What to produce:
Within the listing below, the lines to output run from the one containing "yellow hammer [806" through the one containing "turquoise truck [220 213] -> none"; copy them exactly and nothing else.

Data shown:
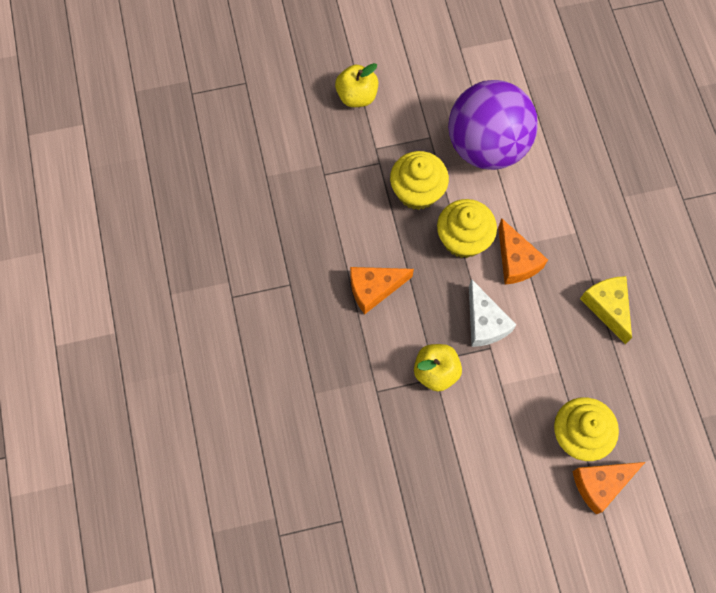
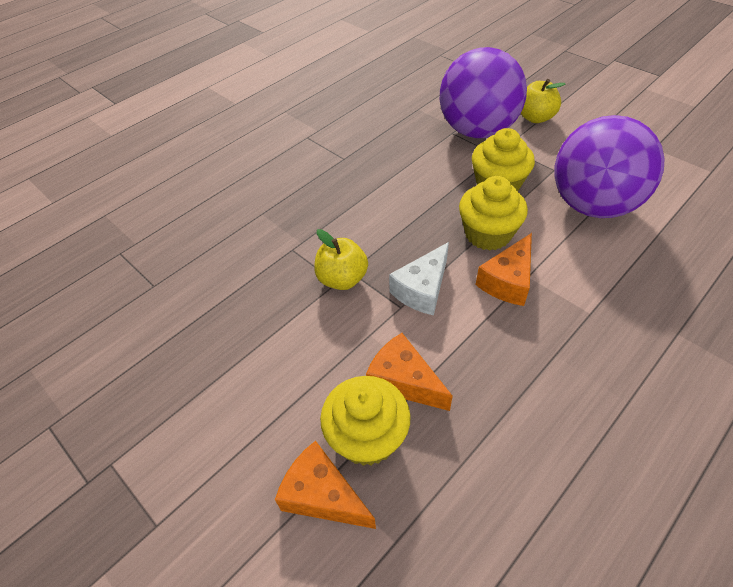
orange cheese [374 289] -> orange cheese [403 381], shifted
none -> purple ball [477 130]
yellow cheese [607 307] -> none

--

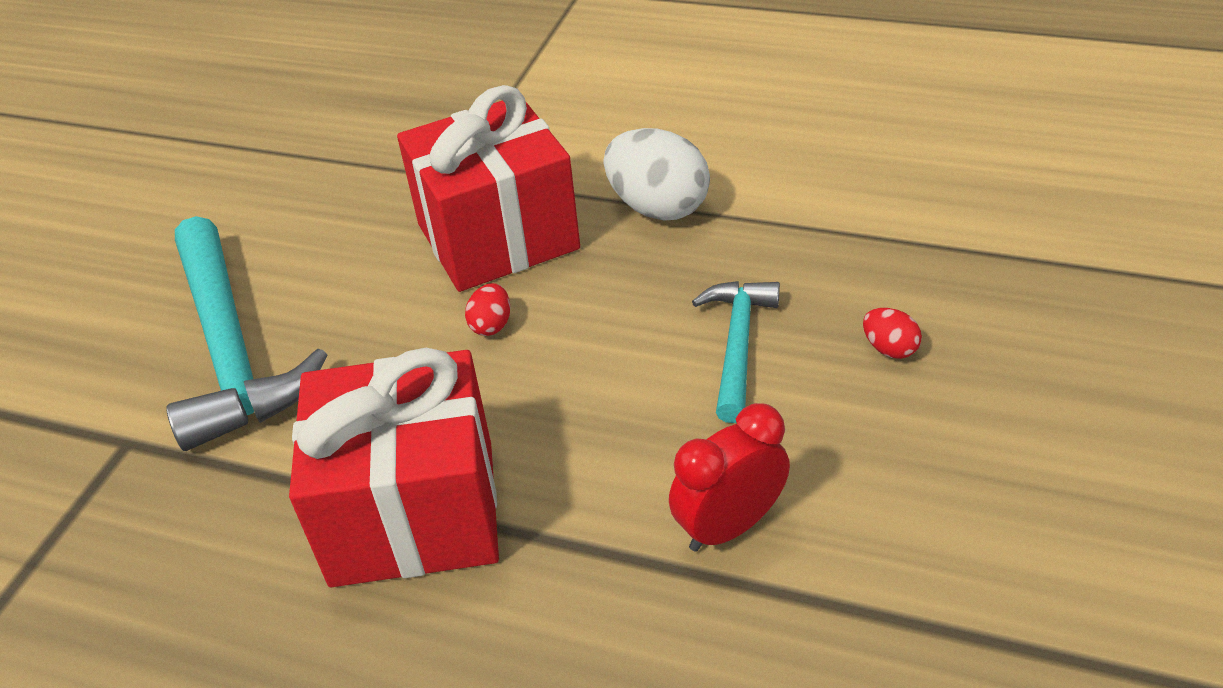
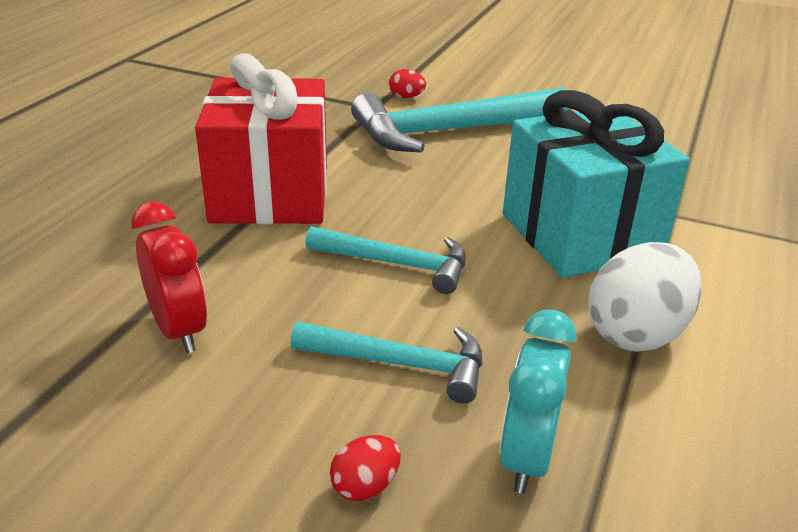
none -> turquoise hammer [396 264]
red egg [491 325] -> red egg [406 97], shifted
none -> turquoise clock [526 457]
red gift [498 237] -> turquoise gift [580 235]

...

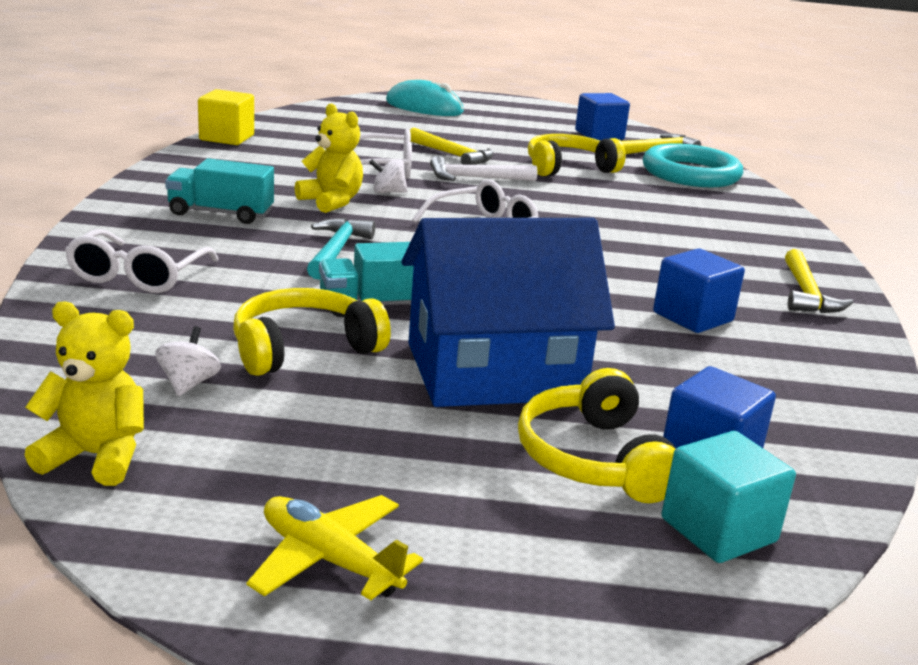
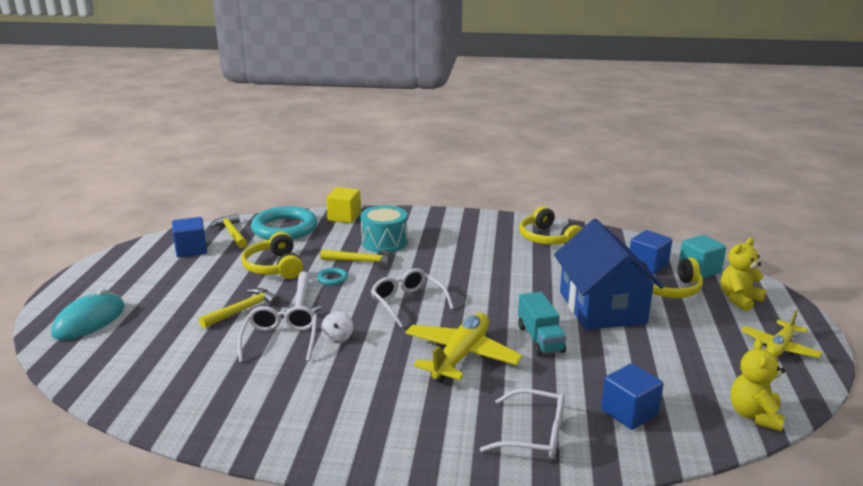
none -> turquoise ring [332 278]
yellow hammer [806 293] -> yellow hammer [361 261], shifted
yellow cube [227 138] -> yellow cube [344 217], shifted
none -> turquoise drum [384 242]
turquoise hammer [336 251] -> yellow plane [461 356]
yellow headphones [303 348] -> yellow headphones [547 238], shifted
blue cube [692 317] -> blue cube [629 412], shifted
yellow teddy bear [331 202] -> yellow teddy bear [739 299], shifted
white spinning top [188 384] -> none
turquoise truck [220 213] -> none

Answer to the exercise:
yellow hammer [806 293] -> yellow hammer [361 261], shifted
yellow cube [227 138] -> yellow cube [344 217], shifted
none -> turquoise drum [384 242]
turquoise hammer [336 251] -> yellow plane [461 356]
yellow headphones [303 348] -> yellow headphones [547 238], shifted
blue cube [692 317] -> blue cube [629 412], shifted
yellow teddy bear [331 202] -> yellow teddy bear [739 299], shifted
white spinning top [188 384] -> none
turquoise truck [220 213] -> none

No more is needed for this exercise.